Stored items:

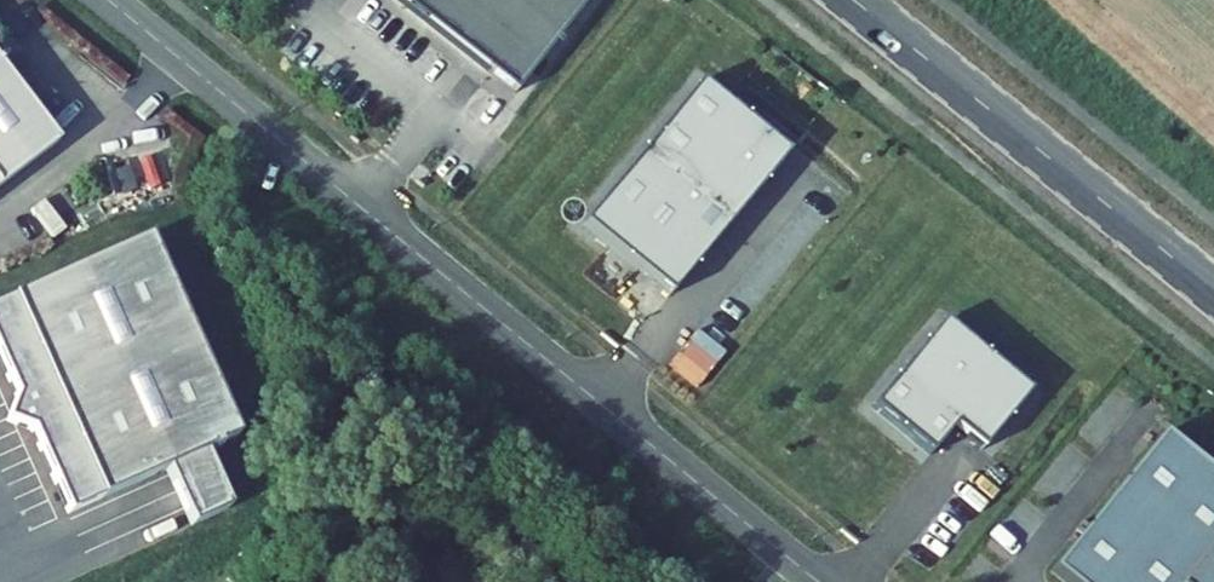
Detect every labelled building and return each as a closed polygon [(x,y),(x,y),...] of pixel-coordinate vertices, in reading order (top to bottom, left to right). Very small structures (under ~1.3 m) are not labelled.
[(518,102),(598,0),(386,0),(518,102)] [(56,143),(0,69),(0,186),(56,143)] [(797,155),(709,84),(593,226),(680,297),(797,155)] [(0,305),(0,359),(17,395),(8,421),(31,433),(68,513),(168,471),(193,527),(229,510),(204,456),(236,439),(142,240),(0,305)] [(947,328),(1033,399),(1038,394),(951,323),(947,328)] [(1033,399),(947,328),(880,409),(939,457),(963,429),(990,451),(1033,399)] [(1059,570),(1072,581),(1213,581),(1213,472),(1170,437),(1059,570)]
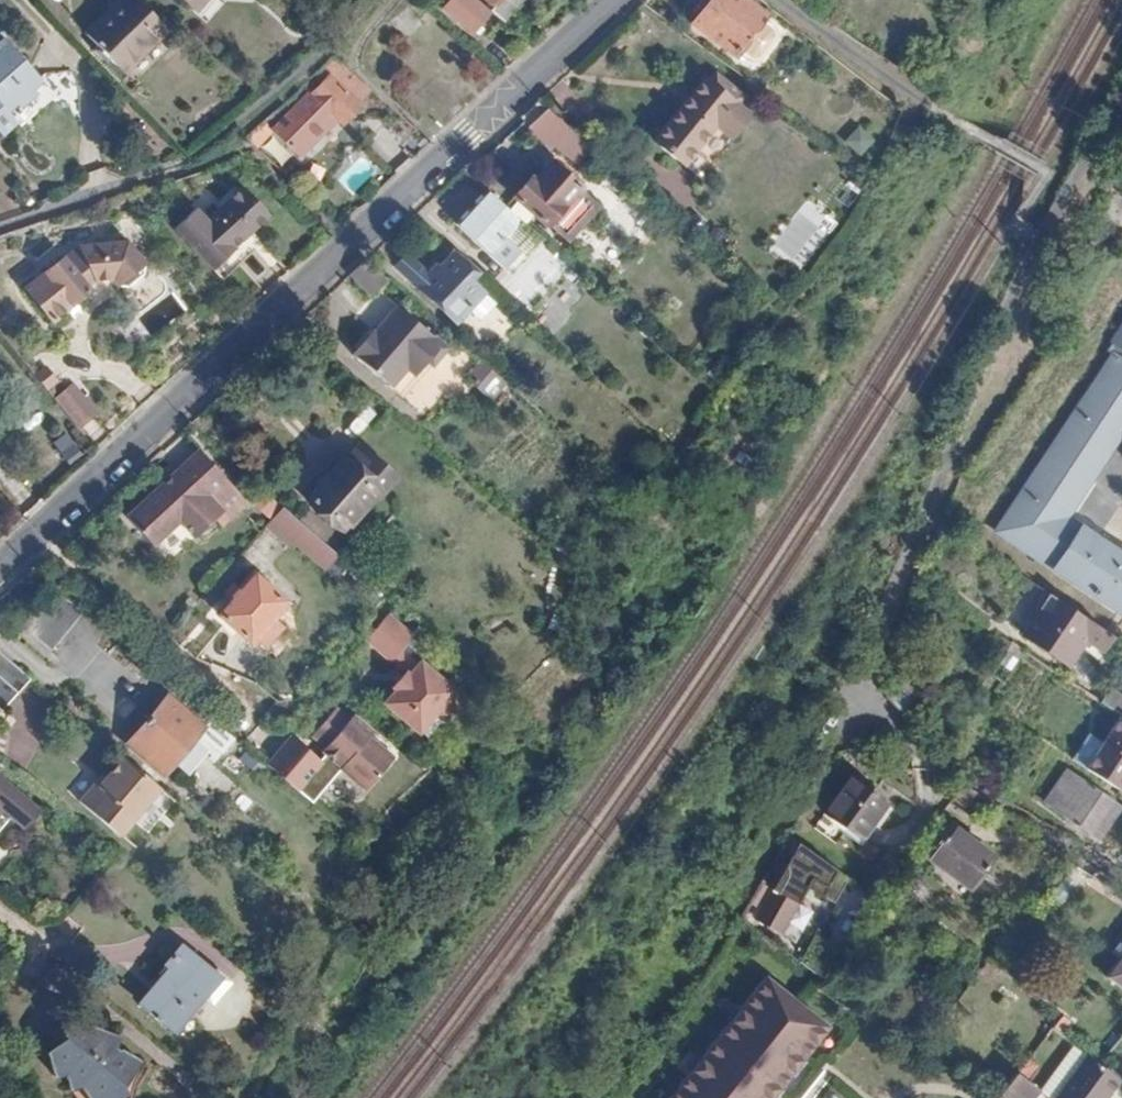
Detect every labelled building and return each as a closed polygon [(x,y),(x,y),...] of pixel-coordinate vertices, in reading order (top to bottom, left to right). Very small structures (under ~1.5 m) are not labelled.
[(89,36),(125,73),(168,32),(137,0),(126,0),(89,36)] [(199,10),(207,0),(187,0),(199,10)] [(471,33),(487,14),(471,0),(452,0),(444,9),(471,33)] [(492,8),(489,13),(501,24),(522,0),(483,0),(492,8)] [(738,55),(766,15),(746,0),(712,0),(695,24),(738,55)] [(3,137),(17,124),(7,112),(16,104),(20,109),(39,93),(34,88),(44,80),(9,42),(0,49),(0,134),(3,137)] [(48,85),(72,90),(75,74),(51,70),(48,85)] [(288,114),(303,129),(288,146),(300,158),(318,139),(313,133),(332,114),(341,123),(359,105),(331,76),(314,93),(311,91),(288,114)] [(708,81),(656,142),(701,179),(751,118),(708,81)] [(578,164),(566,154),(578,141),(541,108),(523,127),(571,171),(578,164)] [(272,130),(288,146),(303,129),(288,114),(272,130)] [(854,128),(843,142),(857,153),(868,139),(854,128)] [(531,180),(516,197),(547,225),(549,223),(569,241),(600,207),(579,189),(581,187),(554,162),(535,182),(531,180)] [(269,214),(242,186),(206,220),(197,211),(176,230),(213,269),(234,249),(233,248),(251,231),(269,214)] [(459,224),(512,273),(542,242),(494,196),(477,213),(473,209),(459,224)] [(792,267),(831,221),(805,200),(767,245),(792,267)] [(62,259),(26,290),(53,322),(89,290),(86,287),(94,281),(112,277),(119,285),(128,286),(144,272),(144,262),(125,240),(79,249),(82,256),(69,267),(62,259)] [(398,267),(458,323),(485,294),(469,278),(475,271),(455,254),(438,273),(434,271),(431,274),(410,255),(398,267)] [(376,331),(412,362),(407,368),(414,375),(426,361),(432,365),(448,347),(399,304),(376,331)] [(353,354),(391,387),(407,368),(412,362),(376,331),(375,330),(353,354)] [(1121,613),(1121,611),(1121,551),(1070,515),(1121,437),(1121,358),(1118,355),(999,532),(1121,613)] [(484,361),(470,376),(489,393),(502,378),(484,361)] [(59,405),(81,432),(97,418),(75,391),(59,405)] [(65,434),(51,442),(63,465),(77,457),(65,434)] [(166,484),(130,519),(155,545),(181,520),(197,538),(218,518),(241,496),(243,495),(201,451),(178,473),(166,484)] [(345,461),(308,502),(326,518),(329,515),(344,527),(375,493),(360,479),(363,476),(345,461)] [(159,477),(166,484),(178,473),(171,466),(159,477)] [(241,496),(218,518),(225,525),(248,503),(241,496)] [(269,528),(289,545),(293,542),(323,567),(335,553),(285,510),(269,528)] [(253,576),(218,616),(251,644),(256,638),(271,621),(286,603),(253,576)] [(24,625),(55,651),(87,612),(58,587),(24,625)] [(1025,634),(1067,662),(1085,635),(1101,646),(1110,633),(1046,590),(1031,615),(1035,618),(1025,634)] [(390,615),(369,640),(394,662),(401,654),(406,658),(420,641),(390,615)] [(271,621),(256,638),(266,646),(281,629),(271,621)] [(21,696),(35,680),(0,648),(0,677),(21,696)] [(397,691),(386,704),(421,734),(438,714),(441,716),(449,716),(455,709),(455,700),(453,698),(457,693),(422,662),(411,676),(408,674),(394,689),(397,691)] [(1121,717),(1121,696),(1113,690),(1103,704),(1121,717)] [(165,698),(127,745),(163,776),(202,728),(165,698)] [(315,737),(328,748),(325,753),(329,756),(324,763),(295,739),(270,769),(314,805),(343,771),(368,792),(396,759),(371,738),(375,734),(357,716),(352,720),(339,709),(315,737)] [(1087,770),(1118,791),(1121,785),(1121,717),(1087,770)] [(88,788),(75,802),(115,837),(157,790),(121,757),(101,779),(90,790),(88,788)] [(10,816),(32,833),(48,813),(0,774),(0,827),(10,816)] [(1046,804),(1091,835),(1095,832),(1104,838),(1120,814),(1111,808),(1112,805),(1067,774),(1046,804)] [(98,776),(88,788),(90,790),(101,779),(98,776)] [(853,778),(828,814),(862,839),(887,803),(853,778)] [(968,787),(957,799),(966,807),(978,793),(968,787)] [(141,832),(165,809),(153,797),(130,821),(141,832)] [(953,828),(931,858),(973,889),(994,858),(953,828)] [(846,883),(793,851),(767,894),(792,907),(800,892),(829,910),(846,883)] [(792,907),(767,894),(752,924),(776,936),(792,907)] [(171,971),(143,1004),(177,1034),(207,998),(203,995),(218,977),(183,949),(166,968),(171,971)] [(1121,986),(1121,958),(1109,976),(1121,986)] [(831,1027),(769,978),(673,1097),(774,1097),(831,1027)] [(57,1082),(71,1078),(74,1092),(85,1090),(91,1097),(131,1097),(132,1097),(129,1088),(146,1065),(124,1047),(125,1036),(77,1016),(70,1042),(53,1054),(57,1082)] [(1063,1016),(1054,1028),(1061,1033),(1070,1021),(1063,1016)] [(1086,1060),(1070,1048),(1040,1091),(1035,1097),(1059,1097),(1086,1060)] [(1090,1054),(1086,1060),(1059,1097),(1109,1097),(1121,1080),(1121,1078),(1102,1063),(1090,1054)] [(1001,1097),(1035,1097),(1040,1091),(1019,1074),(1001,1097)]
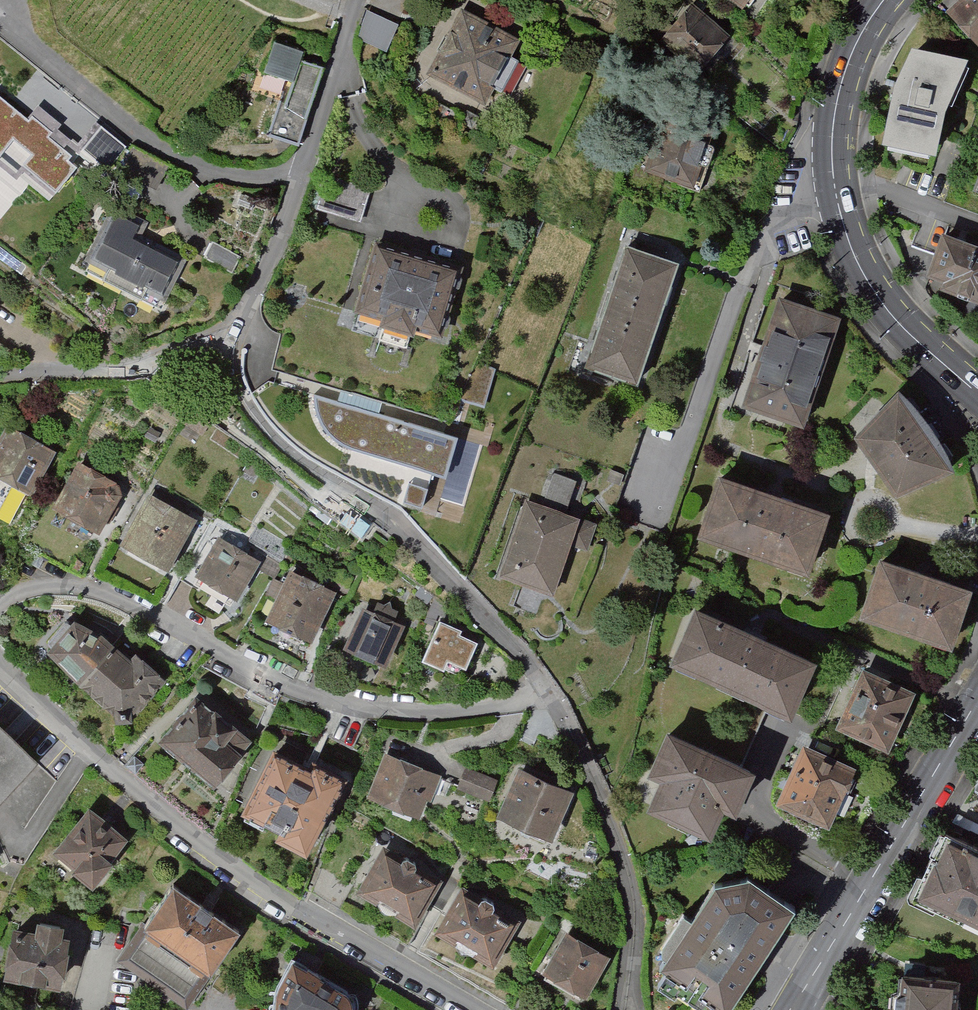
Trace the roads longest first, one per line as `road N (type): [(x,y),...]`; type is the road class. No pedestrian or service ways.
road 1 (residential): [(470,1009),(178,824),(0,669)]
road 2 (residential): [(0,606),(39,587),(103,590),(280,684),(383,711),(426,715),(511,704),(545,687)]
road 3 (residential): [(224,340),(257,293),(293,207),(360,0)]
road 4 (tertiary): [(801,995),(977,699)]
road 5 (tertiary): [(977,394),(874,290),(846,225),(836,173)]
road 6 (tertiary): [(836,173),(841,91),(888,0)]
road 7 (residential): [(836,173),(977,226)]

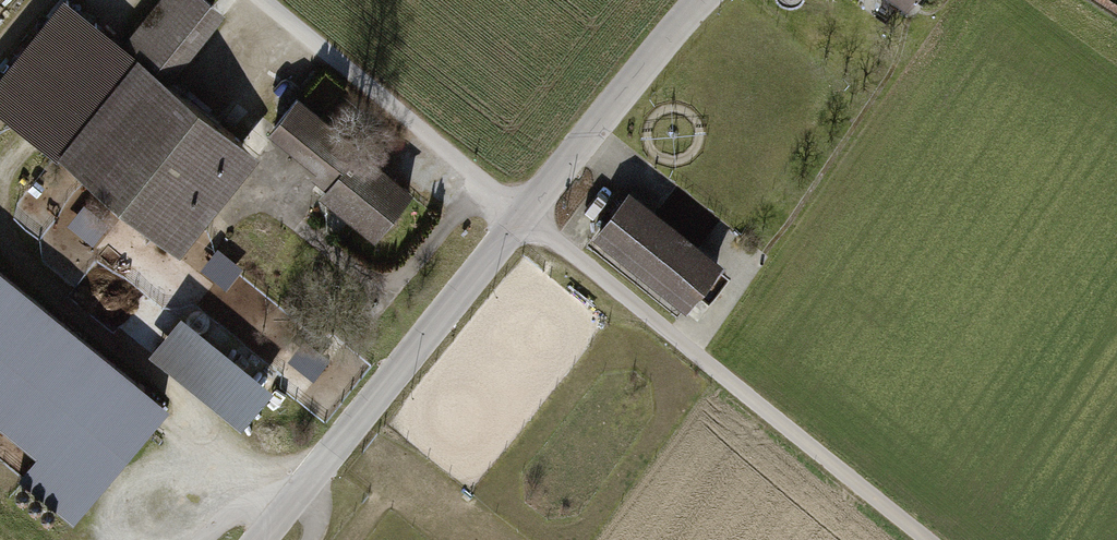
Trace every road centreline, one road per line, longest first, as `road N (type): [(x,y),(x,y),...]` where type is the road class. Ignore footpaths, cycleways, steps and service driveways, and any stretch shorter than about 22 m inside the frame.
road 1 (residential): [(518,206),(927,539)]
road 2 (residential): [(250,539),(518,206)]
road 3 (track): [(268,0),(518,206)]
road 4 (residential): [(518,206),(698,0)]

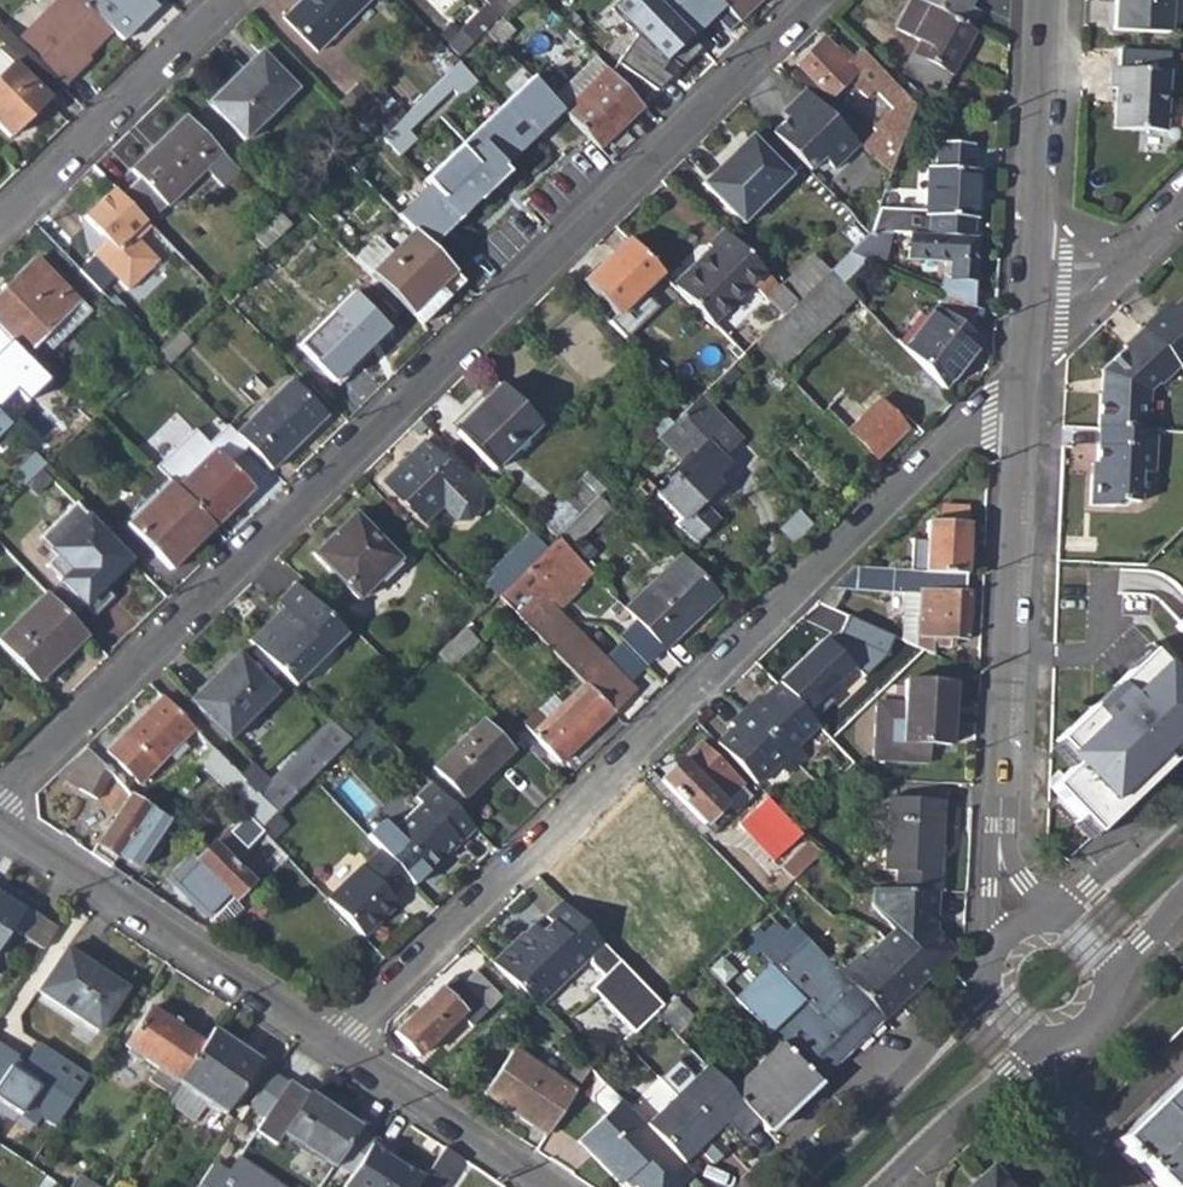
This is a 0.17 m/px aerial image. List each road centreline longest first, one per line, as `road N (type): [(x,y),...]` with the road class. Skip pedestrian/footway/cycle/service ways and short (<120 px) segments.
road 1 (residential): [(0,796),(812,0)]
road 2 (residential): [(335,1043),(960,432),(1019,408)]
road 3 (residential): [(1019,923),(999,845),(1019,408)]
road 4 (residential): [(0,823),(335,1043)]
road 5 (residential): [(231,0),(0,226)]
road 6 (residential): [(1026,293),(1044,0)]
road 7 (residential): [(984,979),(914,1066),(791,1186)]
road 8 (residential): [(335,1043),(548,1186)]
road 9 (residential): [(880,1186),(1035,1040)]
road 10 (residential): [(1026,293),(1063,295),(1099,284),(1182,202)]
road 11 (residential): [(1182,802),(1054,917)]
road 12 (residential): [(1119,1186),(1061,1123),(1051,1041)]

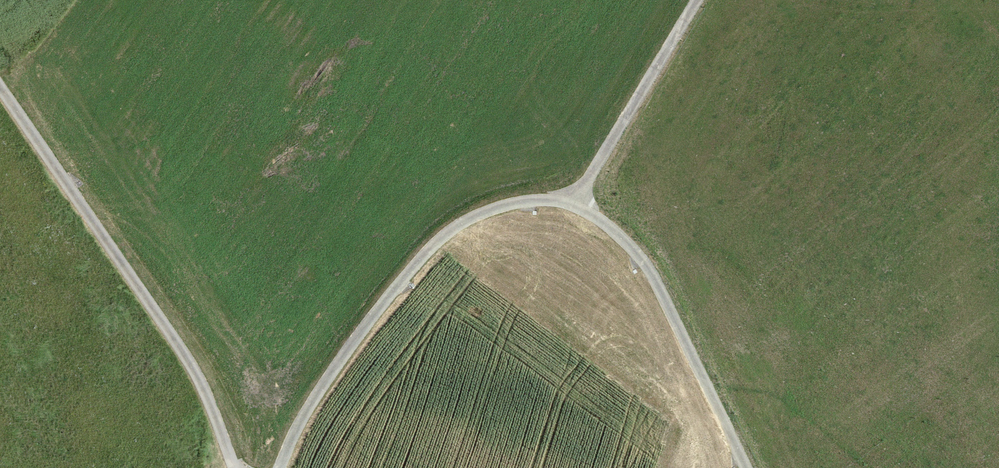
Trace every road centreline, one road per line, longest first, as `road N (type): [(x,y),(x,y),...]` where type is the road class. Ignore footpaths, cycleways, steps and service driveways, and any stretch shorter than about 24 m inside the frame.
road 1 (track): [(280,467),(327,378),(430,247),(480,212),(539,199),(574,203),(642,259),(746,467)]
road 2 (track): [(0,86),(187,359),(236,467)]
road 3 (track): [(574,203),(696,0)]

AIM OF THE EXERCISE: Output, exactly and only, the lines beginning with the one that contains "This is a 0.17" and ending at the last line of the records above. Drop the pictures.

YOUR RESPONSE:
This is a 0.17 m/px aerial image. List each road centreline longest first, one per line, as `road N (type): [(x,y),...]` with the road class. Skip pedestrian/footway/cycle/service ways and short (<120 px) segments.
road 1 (residential): [(0,796),(812,0)]
road 2 (residential): [(335,1043),(960,432),(1019,408)]
road 3 (residential): [(1019,923),(999,845),(1019,408)]
road 4 (residential): [(0,823),(335,1043)]
road 5 (residential): [(231,0),(0,226)]
road 6 (residential): [(1026,293),(1044,0)]
road 7 (residential): [(984,979),(914,1066),(791,1186)]
road 8 (residential): [(335,1043),(548,1186)]
road 9 (residential): [(880,1186),(1035,1040)]
road 10 (residential): [(1026,293),(1063,295),(1099,284),(1182,202)]
road 11 (residential): [(1182,802),(1054,917)]
road 12 (residential): [(1119,1186),(1061,1123),(1051,1041)]

Trace every road centreline, one road per line, longest first, as `road N (type): [(x,y),(x,y),...]` where type is the road class. Ignore footpaths, cycleways, steps and service driveways, and any stretch shorter than about 24 m inside the frame.
road 1 (track): [(280,467),(327,378),(430,247),(480,212),(539,199),(574,203),(642,259),(746,467)]
road 2 (track): [(0,86),(187,359),(236,467)]
road 3 (track): [(574,203),(696,0)]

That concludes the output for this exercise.